§ **About this exercise**: Go to the line that contains "pos2: [391, 414, 473, 504]" and extract it along with every line after it, exactly, through the end of the data below.

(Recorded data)
========

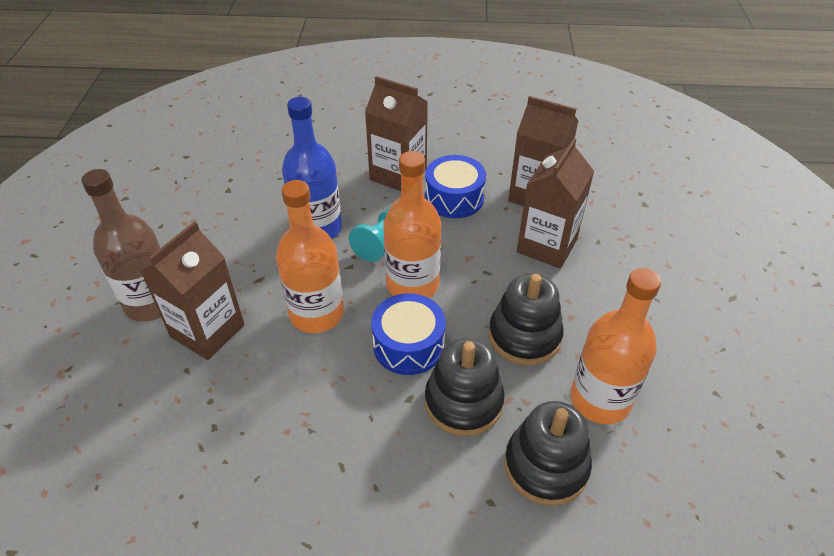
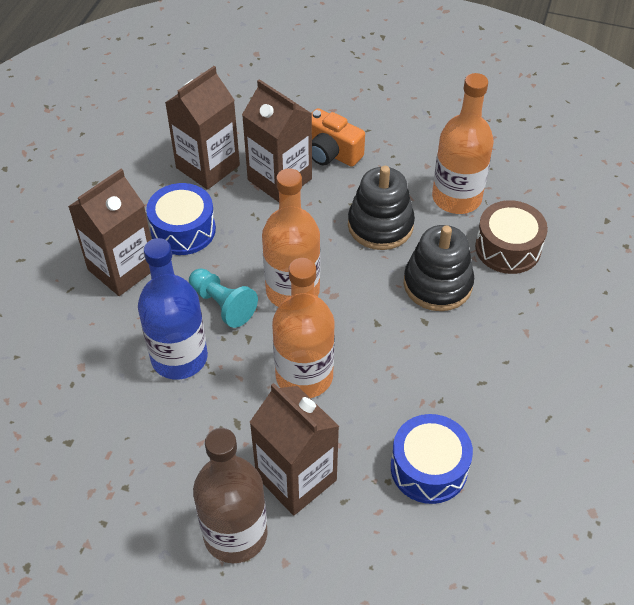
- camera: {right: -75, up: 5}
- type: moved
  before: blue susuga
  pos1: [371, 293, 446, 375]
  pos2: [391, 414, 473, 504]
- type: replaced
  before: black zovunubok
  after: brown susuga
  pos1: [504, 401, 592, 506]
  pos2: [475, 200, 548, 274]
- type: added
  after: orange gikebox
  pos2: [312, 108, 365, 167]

========

§ **Output for this task**:
  pos2: [391, 414, 473, 504]
- type: replaced
  before: black zovunubok
  after: brown susuga
  pos1: [504, 401, 592, 506]
  pos2: [475, 200, 548, 274]
- type: added
  after: orange gikebox
  pos2: [312, 108, 365, 167]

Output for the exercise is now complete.